Requirements -> Copy out each of the lines below word for word, keeping every character unchanged.

Dataset records ->
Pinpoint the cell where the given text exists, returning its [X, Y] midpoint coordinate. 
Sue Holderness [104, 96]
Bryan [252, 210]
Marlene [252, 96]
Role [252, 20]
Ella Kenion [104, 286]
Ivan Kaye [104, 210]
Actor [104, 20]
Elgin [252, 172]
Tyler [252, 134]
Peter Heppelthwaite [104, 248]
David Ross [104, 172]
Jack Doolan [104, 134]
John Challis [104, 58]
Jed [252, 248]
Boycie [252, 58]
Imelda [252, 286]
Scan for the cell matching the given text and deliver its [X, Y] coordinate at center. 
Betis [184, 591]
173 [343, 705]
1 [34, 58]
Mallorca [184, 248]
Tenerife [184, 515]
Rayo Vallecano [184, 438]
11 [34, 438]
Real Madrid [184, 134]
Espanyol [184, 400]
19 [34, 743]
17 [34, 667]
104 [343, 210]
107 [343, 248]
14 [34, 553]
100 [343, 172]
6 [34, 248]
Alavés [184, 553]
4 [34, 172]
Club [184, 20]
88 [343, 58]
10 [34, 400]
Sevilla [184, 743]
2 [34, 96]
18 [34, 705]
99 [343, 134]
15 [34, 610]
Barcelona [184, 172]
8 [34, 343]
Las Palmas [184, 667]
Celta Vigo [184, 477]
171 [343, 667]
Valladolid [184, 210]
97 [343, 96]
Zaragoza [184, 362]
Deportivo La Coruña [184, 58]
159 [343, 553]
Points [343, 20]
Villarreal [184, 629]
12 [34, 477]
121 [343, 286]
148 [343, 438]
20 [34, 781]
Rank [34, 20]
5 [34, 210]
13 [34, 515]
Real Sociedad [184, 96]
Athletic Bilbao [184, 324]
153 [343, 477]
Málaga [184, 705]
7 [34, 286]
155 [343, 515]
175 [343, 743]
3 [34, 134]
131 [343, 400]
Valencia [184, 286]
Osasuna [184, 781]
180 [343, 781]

Task result ->
Pinpoint the cell where the given text exists, returning its [X, Y] midpoint coordinate. 
Sue Holderness [104, 96]
Bryan [252, 210]
Marlene [252, 96]
Role [252, 20]
Ella Kenion [104, 286]
Ivan Kaye [104, 210]
Actor [104, 20]
Elgin [252, 172]
Tyler [252, 134]
Peter Heppelthwaite [104, 248]
David Ross [104, 172]
Jack Doolan [104, 134]
John Challis [104, 58]
Jed [252, 248]
Boycie [252, 58]
Imelda [252, 286]
Scan for the cell matching the given text and deliver its [X, Y] coordinate at center. 
Betis [184, 591]
173 [343, 705]
1 [34, 58]
Mallorca [184, 248]
Tenerife [184, 515]
Rayo Vallecano [184, 438]
11 [34, 438]
Real Madrid [184, 134]
Espanyol [184, 400]
19 [34, 743]
17 [34, 667]
104 [343, 210]
107 [343, 248]
14 [34, 553]
100 [343, 172]
6 [34, 248]
Alavés [184, 553]
4 [34, 172]
Club [184, 20]
88 [343, 58]
10 [34, 400]
Sevilla [184, 743]
2 [34, 96]
18 [34, 705]
99 [343, 134]
15 [34, 610]
Barcelona [184, 172]
8 [34, 343]
Las Palmas [184, 667]
Celta Vigo [184, 477]
171 [343, 667]
Valladolid [184, 210]
97 [343, 96]
Zaragoza [184, 362]
Deportivo La Coruña [184, 58]
159 [343, 553]
Points [343, 20]
Villarreal [184, 629]
12 [34, 477]
121 [343, 286]
148 [343, 438]
20 [34, 781]
Rank [34, 20]
5 [34, 210]
13 [34, 515]
Real Sociedad [184, 96]
Athletic Bilbao [184, 324]
153 [343, 477]
Málaga [184, 705]
7 [34, 286]
155 [343, 515]
175 [343, 743]
3 [34, 134]
131 [343, 400]
Valencia [184, 286]
Osasuna [184, 781]
180 [343, 781]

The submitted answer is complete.